Dataset items
BEGIN

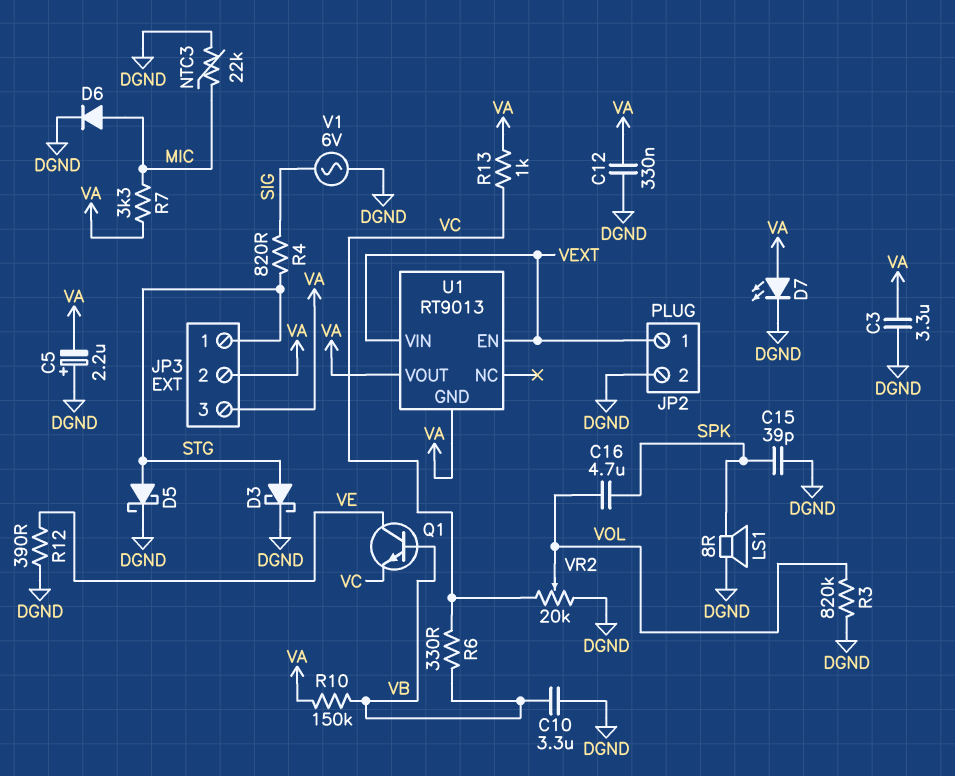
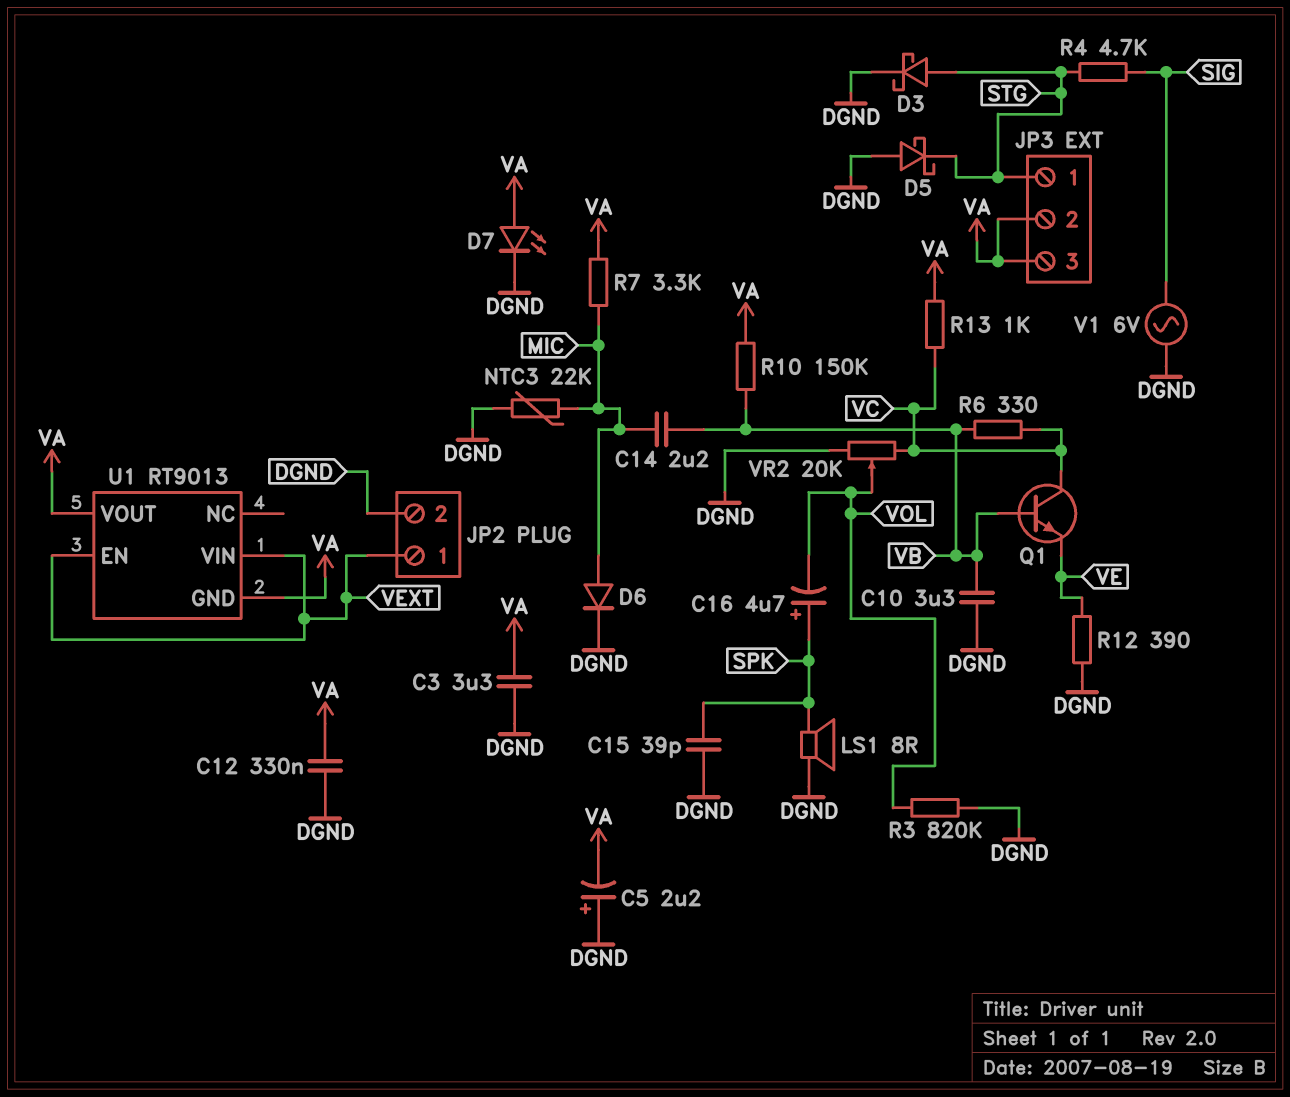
C14: none -> 2.2uF (MIC, VB)
C16: 4.7uF (SPK, VOL) -> 4.7uF (plus SPK, minus VOL)
D5: schottky (A STG, K DGND) -> schottky (A DGND, K STG)
Q1: NPN (B VB, C VE, E VC) -> NPN (B VB, C VC, E VE)
R4: 820 (SIG, STG) -> 4.7k (SIG, STG)

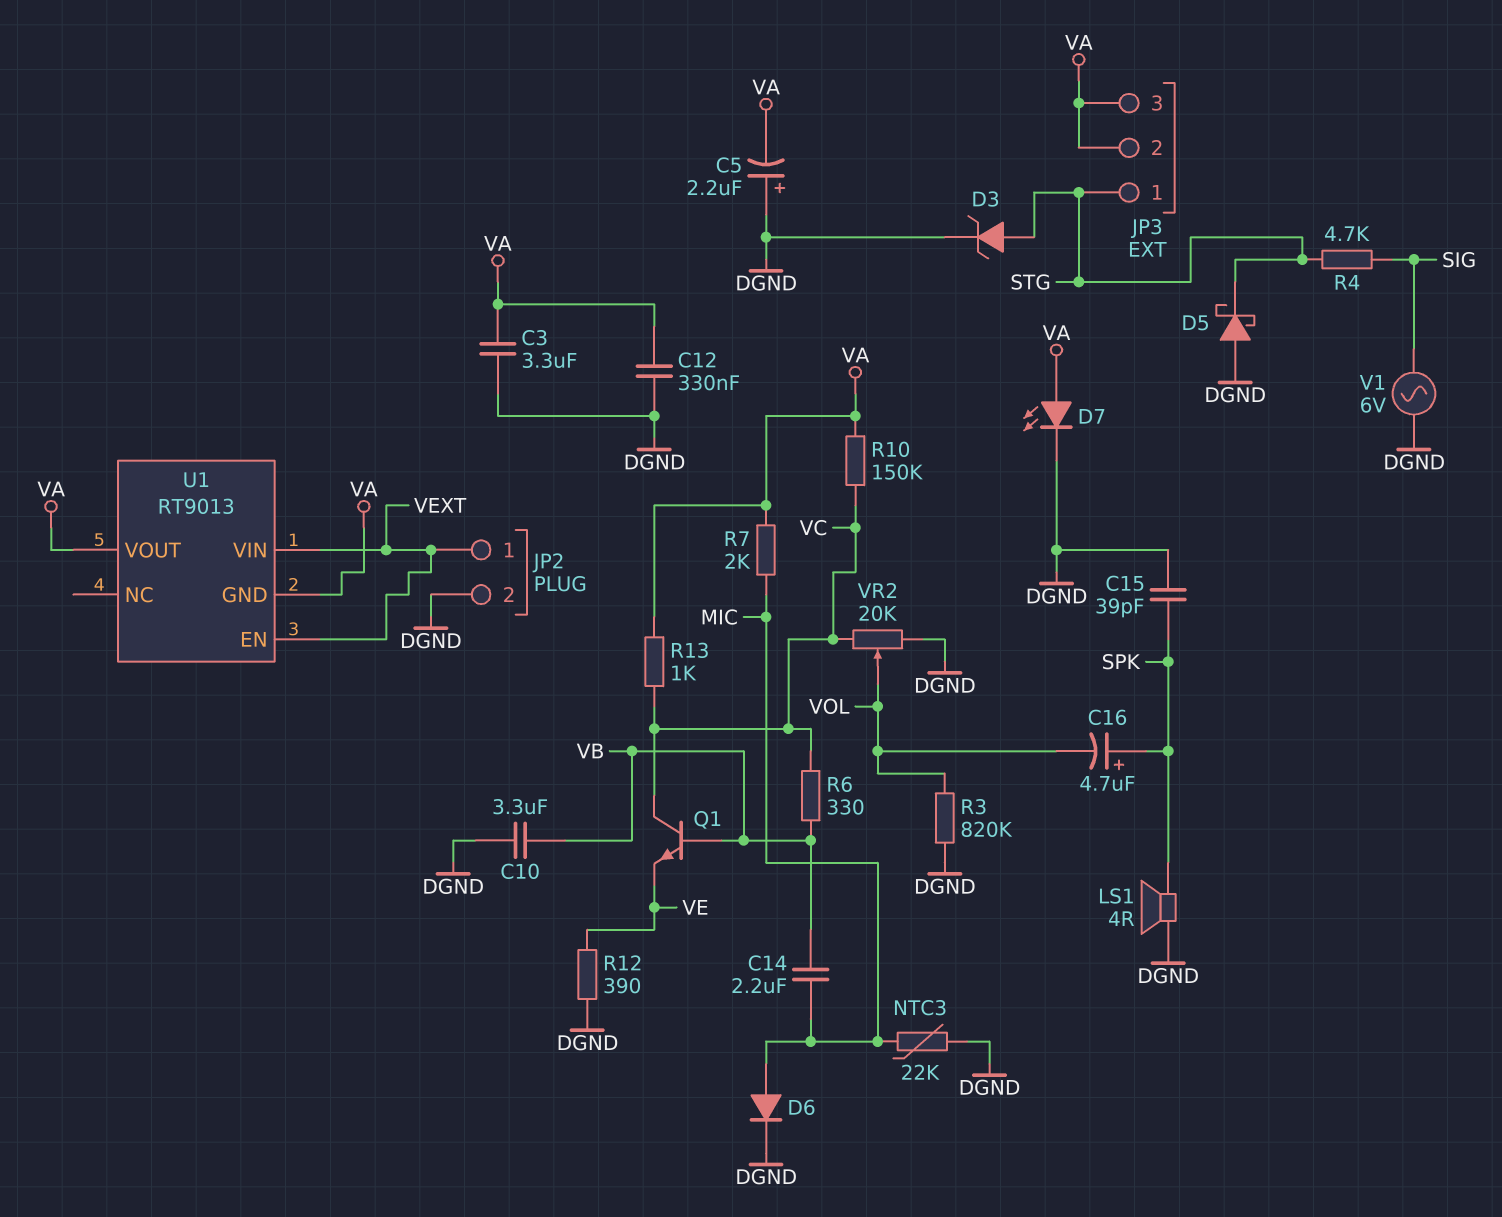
D3: schottky (A STG, K DGND) -> zener (A STG, K DGND)
LS1: speaker 8R (DGND, SPK) -> speaker 4R (DGND, SPK)
R7: 3.3k (MIC, VA) -> 2k (MIC, VA)
R10: 150k (VA, VB) -> 150k (VA, VC)

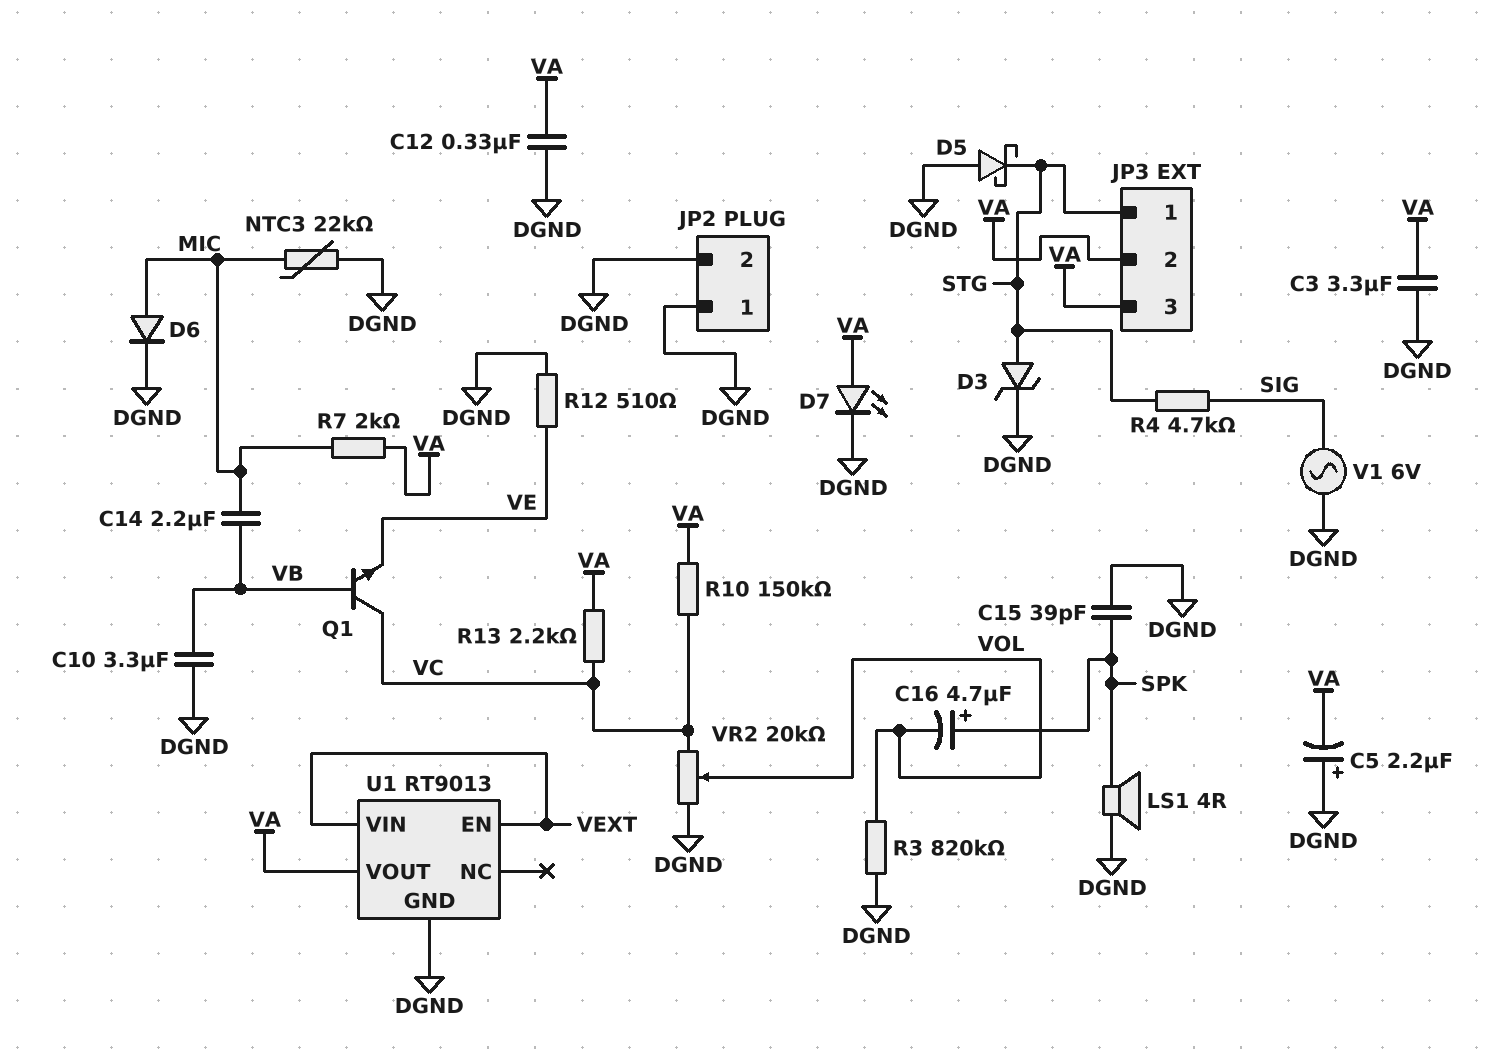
JP2 pin 1: VEXT -> DGND
R6: 330 (VB, VC) -> none
R12: 390 (DGND, VE) -> 510 (DGND, VE)
R13: 1k (VA, VC) -> 2.2k (VA, VC)
U1 pin GND: VA -> DGND

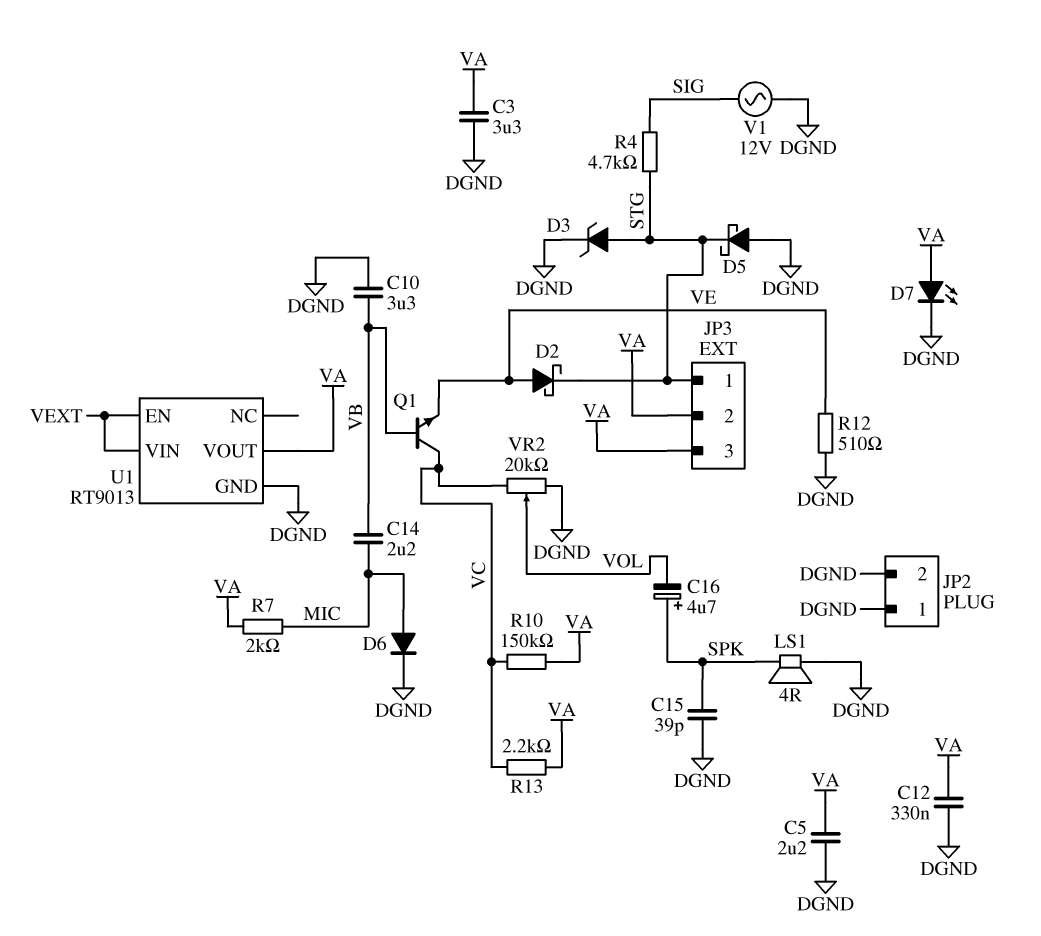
C5: 2.2uF (plus DGND, minus VA) -> 2.2uF (DGND, VA)
D2: none -> schottky (A VE, K STG)
NTC3: 22k (DGND, MIC) -> none
R3: 820k (DGND, VOL) -> none
V1: AC 6V (DGND, SIG) -> AC 12V (DGND, SIG)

END

Prompt
Your reply should consist of the data, transcribed exactly, and should hold no pictures.

Exercise result
C14: none -> 2.2uF (MIC, VB)
C16: 4.7uF (SPK, VOL) -> 4.7uF (plus SPK, minus VOL)
D5: schottky (A STG, K DGND) -> schottky (A DGND, K STG)
Q1: NPN (B VB, C VE, E VC) -> NPN (B VB, C VC, E VE)
R4: 820 (SIG, STG) -> 4.7k (SIG, STG)

D3: schottky (A STG, K DGND) -> zener (A STG, K DGND)
LS1: speaker 8R (DGND, SPK) -> speaker 4R (DGND, SPK)
R7: 3.3k (MIC, VA) -> 2k (MIC, VA)
R10: 150k (VA, VB) -> 150k (VA, VC)

JP2 pin 1: VEXT -> DGND
R6: 330 (VB, VC) -> none
R12: 390 (DGND, VE) -> 510 (DGND, VE)
R13: 1k (VA, VC) -> 2.2k (VA, VC)
U1 pin GND: VA -> DGND

C5: 2.2uF (plus DGND, minus VA) -> 2.2uF (DGND, VA)
D2: none -> schottky (A VE, K STG)
NTC3: 22k (DGND, MIC) -> none
R3: 820k (DGND, VOL) -> none
V1: AC 6V (DGND, SIG) -> AC 12V (DGND, SIG)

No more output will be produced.